Data below:
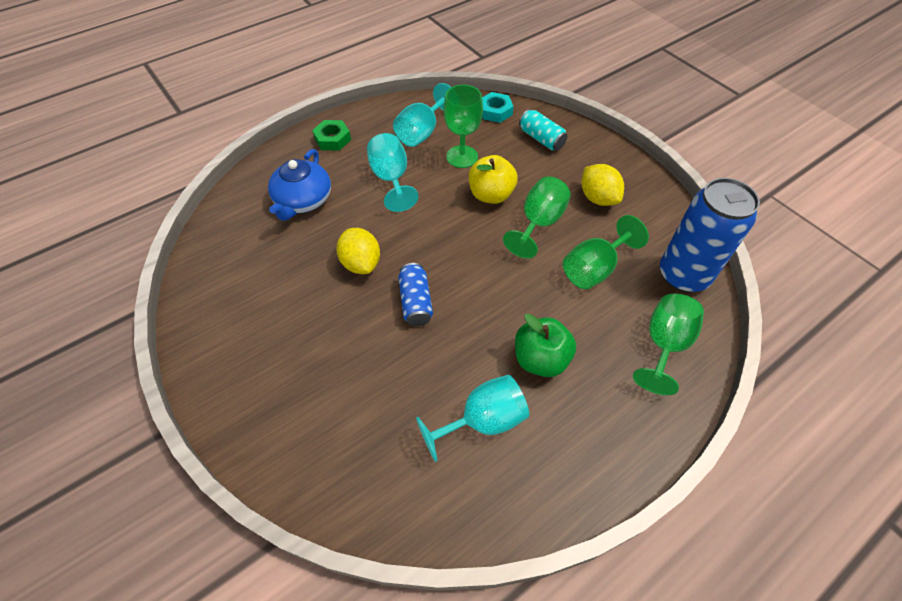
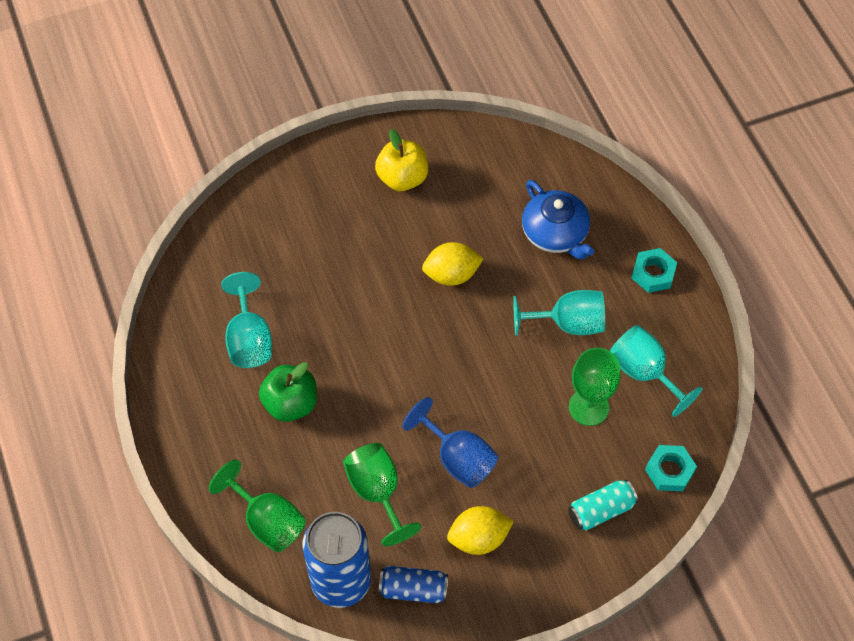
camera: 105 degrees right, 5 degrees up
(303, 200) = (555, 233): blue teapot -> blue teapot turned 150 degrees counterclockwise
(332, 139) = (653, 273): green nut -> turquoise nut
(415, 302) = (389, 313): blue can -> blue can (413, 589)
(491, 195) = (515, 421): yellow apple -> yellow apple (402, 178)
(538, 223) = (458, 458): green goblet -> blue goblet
End of Data.
Include the first line of the records, the line containing "(415, 302) = (389, 313): blue", and every line between them, repeated exactly. Skip the pictures.

camera: 105 degrees right, 5 degrees up
(303, 200) = (555, 233): blue teapot -> blue teapot turned 150 degrees counterclockwise
(332, 139) = (653, 273): green nut -> turquoise nut
(415, 302) = (389, 313): blue can -> blue can (413, 589)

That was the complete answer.